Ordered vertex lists
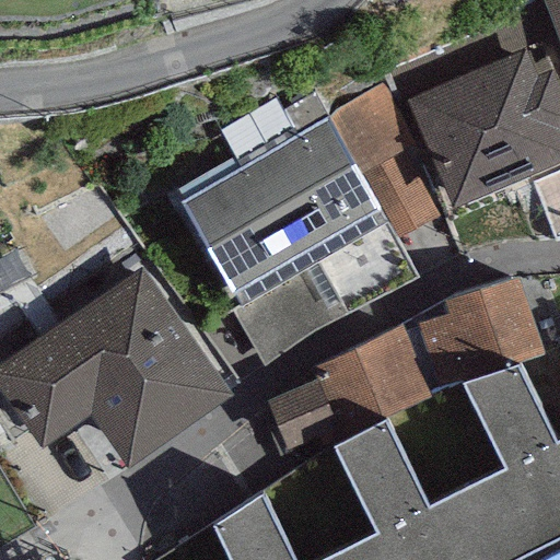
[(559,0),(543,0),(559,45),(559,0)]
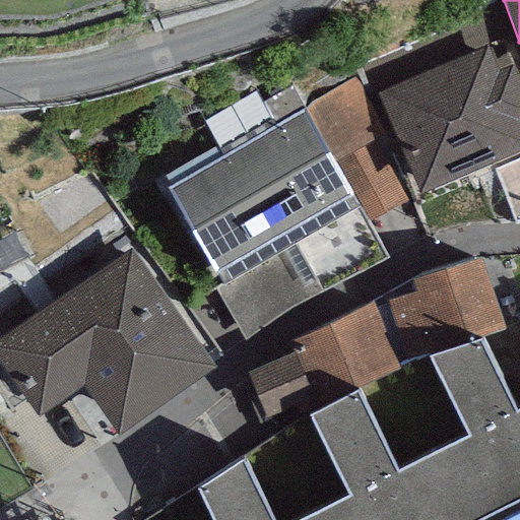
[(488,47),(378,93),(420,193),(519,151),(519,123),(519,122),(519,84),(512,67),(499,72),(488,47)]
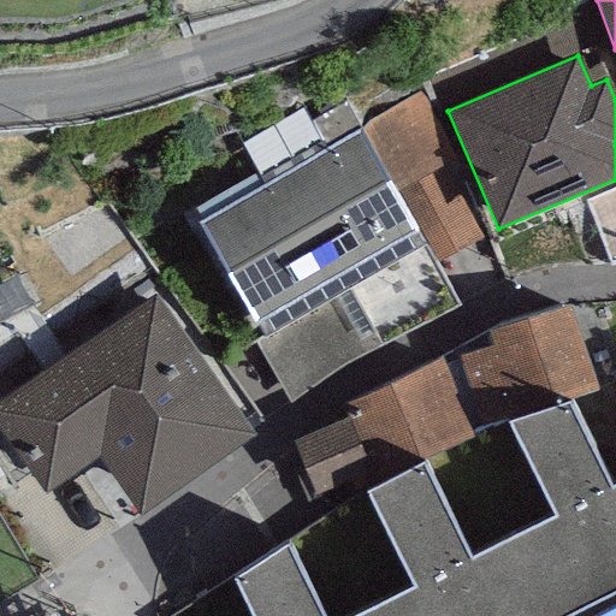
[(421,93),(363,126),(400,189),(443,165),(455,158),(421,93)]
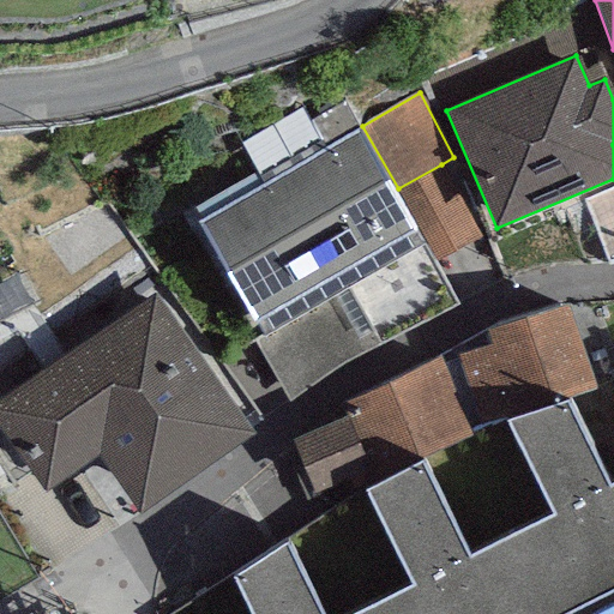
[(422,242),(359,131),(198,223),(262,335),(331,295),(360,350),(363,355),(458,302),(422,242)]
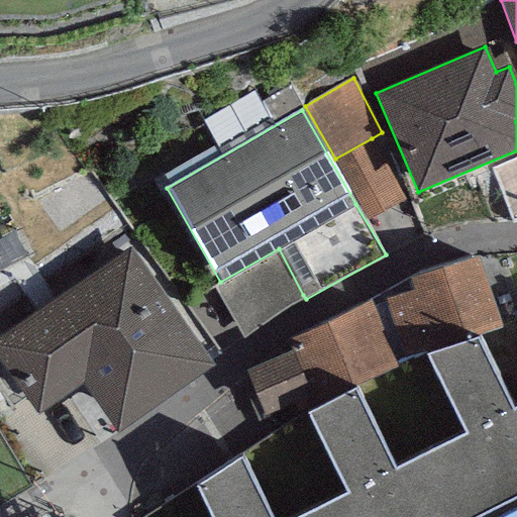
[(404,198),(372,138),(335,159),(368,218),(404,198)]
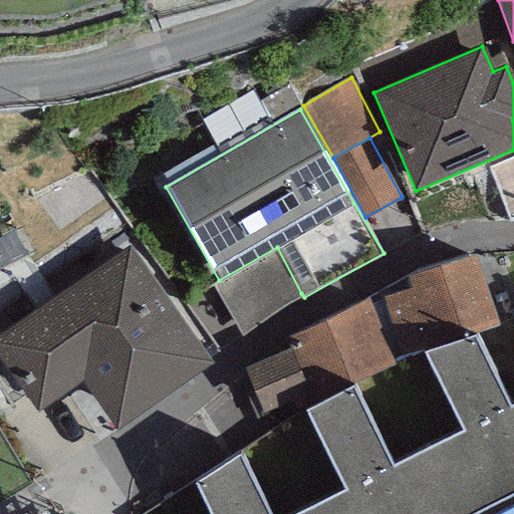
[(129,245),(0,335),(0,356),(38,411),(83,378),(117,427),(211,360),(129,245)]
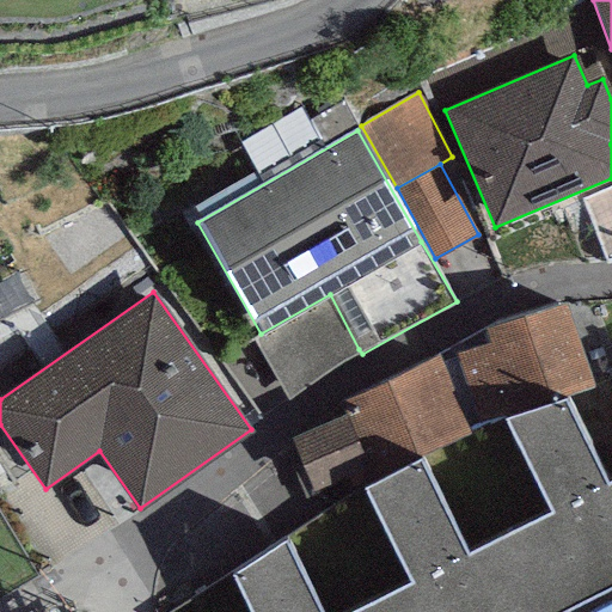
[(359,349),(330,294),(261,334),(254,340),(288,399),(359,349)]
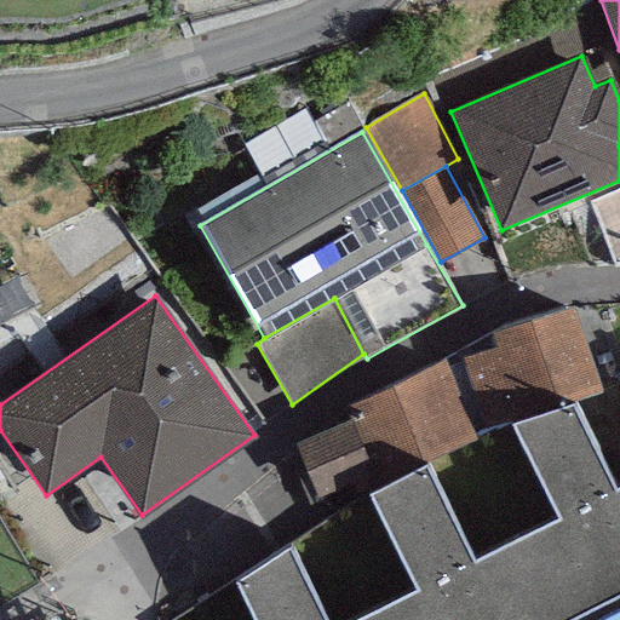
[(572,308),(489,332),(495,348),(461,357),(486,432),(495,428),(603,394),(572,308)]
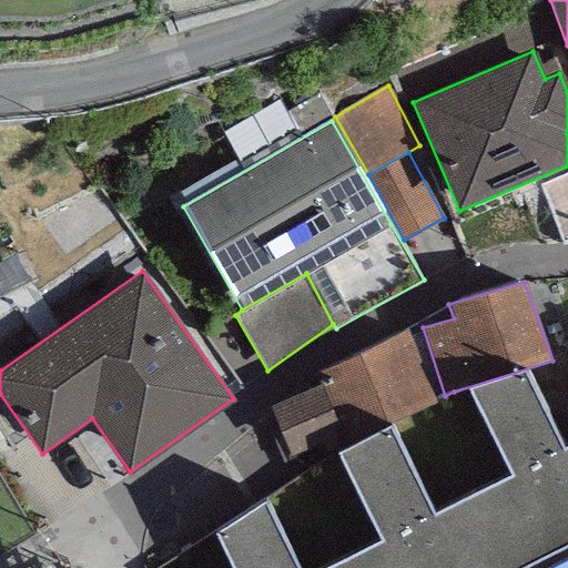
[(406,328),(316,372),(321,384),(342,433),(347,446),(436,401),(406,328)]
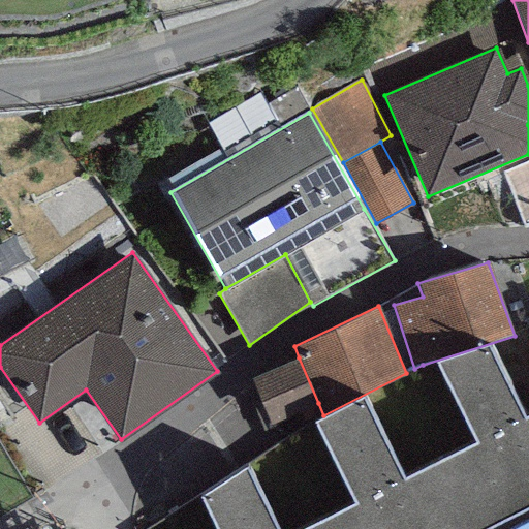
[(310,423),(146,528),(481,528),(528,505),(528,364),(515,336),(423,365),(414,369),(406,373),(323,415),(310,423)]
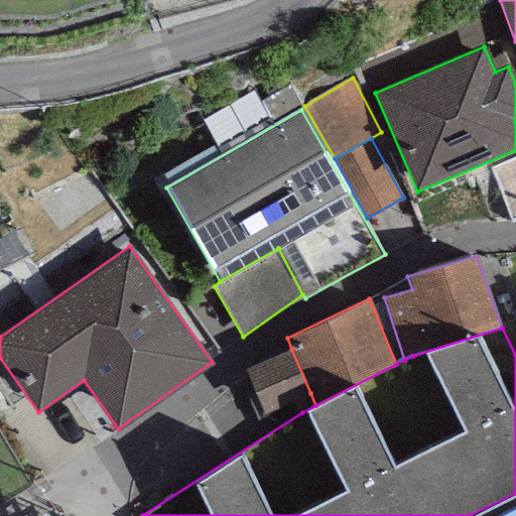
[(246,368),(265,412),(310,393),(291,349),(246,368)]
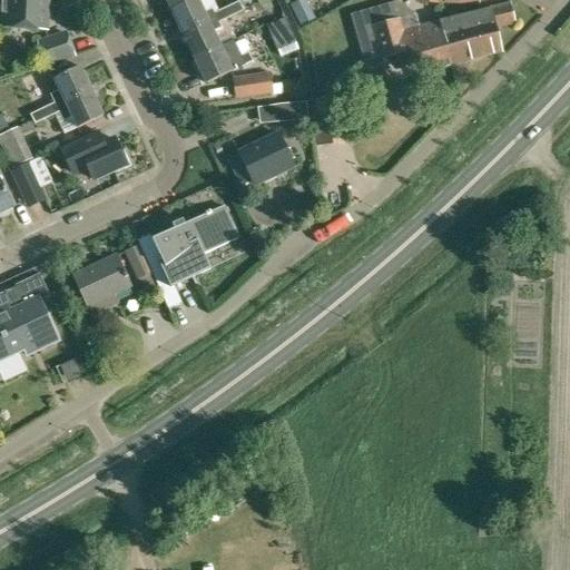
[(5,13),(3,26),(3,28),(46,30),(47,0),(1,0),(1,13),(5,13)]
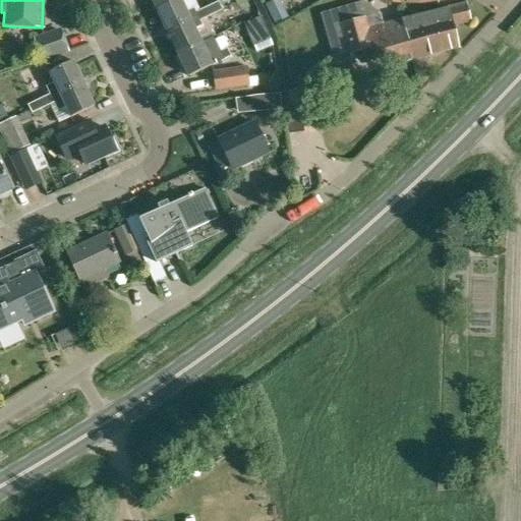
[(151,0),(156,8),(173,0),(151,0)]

=== WHAT YOU ARE ASKED TO DO ===
In the answer, give only the lines from the top of the data above through the line with "[(404,198),(372,138),(335,159),(368,218),(404,198)]", reproduced exactly; no picture may appear.

=== TASK SOLUTION ===
[(559,0),(543,0),(559,45),(559,0)]
[(488,47),(378,93),(420,193),(519,151),(519,123),(519,122),(519,84),(512,67),(499,72),(488,47)]
[(421,93),(363,126),(400,189),(443,165),(455,158),(421,93)]
[(422,242),(359,131),(198,223),(262,335),(331,295),(360,350),(363,355),(458,302),(422,242)]
[(404,198),(372,138),(335,159),(368,218),(404,198)]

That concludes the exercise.